--- Stored data Enclosed Below ---
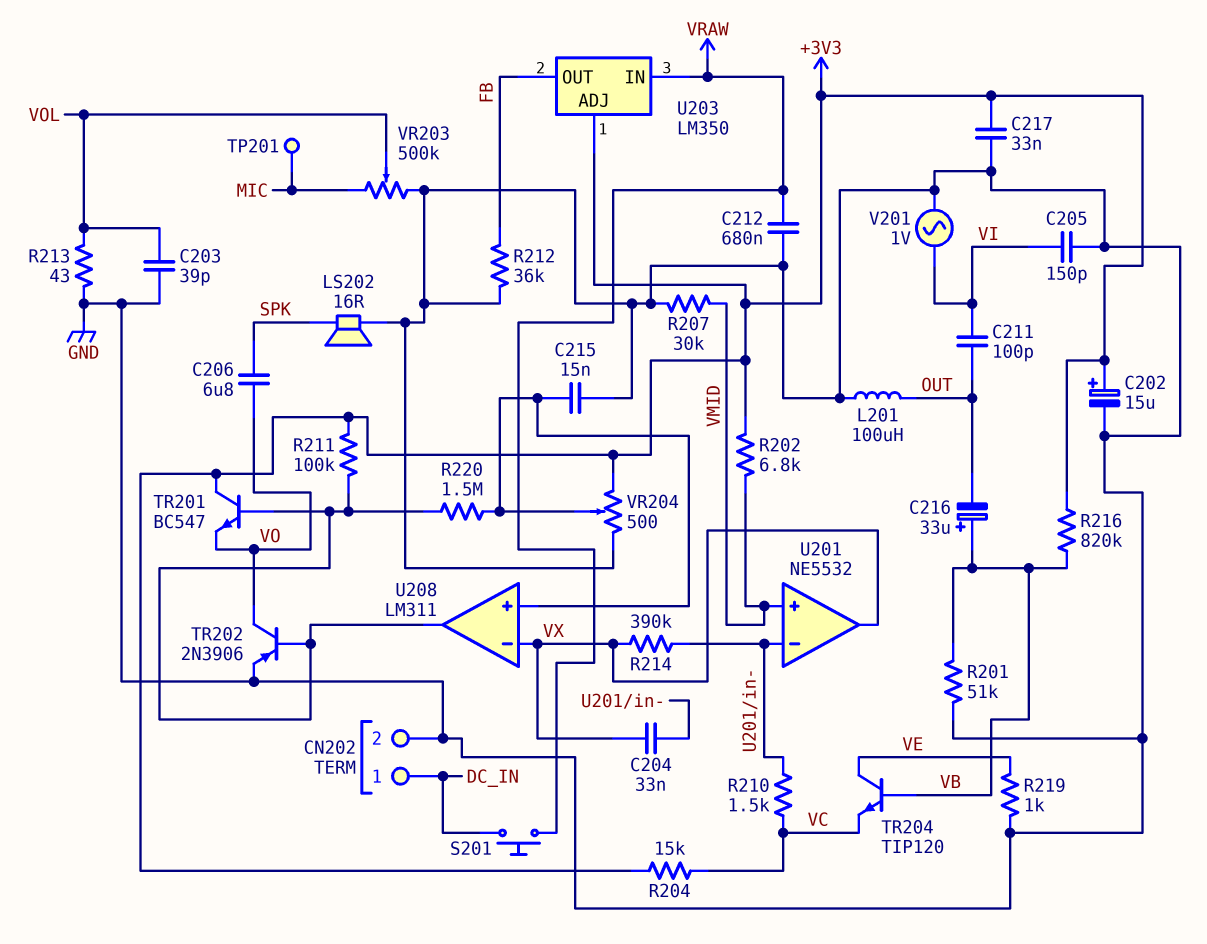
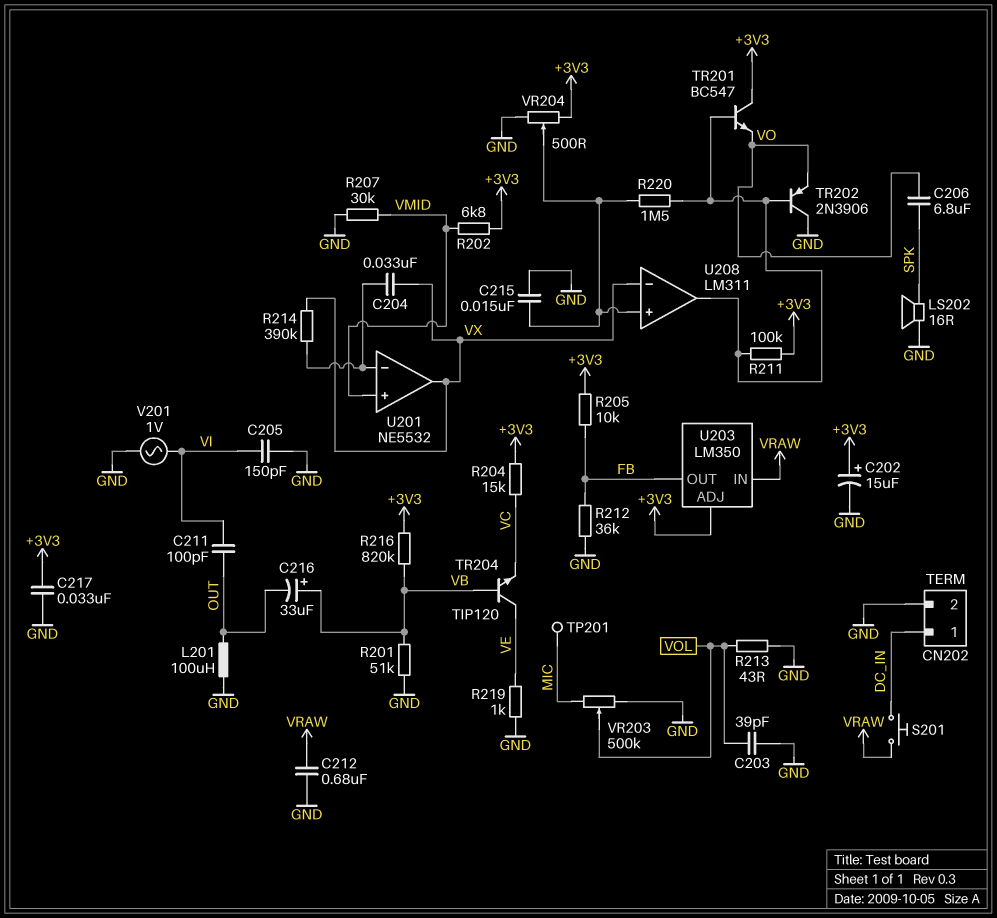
R205: none -> 10k (+3V3, FB)
R210: 1.5k (U201/in-, VC) -> none
TR202: PNP 2N3906 (B U208/out, C VO, E GND) -> PNP 2N3906 (B U208/out, C GND, E VO)

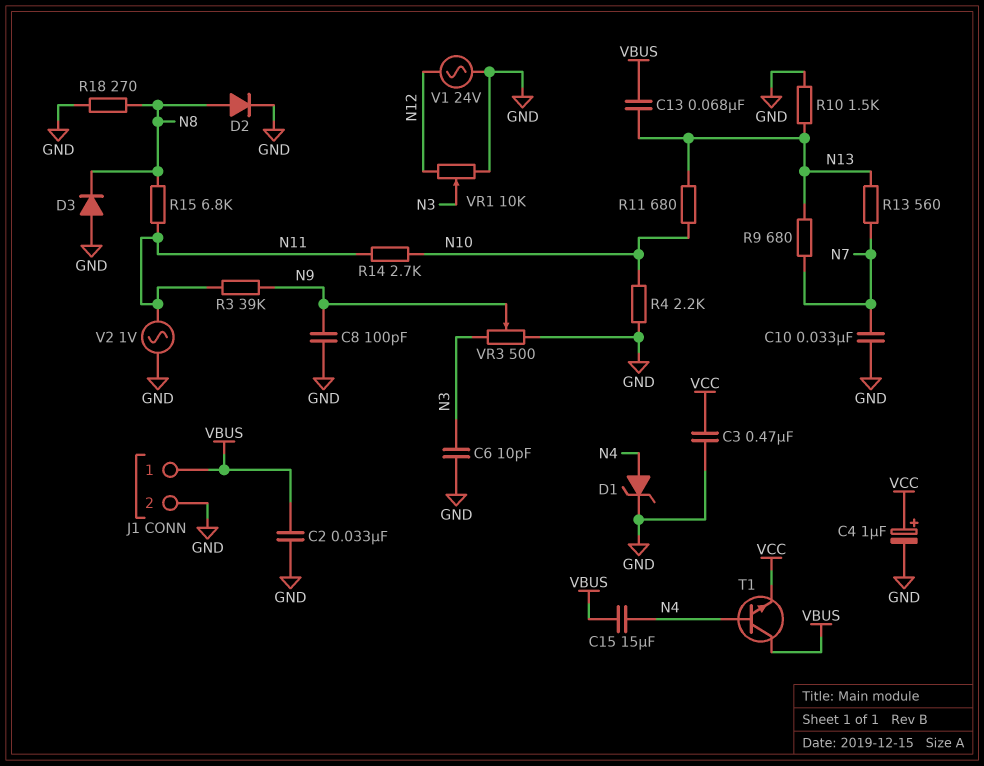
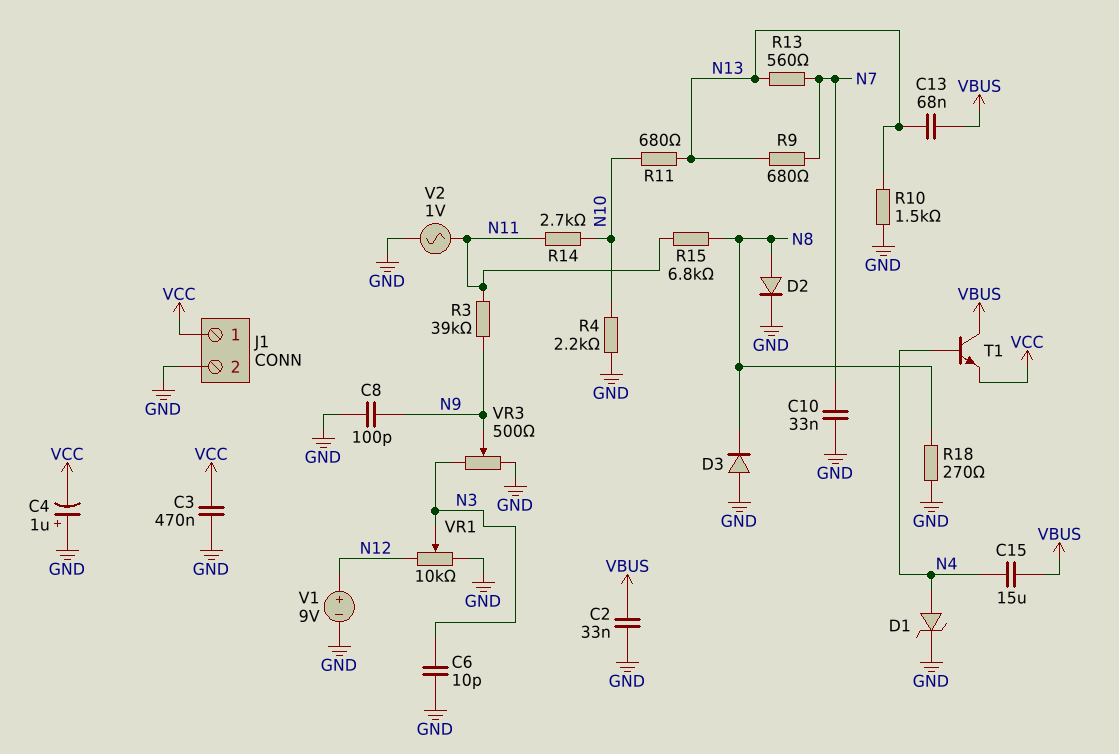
C4: 1uF (plus VCC, minus GND) -> 1uF (plus GND, minus VCC)
J1 pin 1: VBUS -> VCC
V1: AC 24V (GND, N12) -> 9V (plus N12, minus GND)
--- End of Enclosed Stored data ---
### What you are asked to do
Reproduce the final stretch of the data above: every line from the one holding "C4: 1uF (plus" through the end, inclusive, exactly as written and nothing else.

### Expected answer
C4: 1uF (plus VCC, minus GND) -> 1uF (plus GND, minus VCC)
J1 pin 1: VBUS -> VCC
V1: AC 24V (GND, N12) -> 9V (plus N12, minus GND)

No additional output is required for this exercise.